§ **GIVEN DATA**
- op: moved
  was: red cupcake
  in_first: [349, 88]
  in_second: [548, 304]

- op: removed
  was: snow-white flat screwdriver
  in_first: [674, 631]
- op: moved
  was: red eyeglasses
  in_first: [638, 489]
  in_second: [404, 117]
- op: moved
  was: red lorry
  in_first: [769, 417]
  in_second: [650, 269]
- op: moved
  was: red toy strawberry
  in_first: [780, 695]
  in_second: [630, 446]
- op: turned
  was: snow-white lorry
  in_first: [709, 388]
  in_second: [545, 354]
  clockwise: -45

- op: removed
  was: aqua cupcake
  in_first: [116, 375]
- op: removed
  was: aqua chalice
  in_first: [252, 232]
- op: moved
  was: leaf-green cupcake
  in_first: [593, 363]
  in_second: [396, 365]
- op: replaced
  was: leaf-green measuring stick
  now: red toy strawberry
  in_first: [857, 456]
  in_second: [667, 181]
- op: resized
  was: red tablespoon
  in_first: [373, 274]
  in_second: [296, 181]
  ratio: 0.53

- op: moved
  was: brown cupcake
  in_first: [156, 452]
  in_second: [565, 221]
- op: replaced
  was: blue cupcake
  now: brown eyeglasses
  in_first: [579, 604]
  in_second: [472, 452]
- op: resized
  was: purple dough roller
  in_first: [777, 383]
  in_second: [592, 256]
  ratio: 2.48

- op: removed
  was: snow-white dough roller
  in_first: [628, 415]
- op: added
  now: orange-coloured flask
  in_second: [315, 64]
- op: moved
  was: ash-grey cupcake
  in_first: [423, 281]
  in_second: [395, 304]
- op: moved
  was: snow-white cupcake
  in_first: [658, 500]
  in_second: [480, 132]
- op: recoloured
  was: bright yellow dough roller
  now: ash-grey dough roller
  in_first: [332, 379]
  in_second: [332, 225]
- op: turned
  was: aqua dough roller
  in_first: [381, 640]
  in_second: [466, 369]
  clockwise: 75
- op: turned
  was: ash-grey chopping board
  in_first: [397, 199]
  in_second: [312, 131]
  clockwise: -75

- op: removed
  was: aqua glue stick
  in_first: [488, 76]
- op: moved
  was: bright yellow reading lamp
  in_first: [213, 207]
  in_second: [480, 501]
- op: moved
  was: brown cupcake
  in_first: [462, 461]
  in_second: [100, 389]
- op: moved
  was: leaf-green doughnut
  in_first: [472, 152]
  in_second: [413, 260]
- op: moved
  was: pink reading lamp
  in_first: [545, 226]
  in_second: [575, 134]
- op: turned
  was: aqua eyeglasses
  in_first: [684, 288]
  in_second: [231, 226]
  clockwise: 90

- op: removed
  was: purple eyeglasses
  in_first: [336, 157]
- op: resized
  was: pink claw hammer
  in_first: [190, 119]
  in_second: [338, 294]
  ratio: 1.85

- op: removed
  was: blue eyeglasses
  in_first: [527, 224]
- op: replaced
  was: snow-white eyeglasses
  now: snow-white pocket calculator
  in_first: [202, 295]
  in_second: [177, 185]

§ **BRIEF**
Scan the lines above for "grey", then copy every one that has it.

§ **TASK RESULT**
  was: ash-grey cupcake
  now: ash-grey dough roller
  was: ash-grey chopping board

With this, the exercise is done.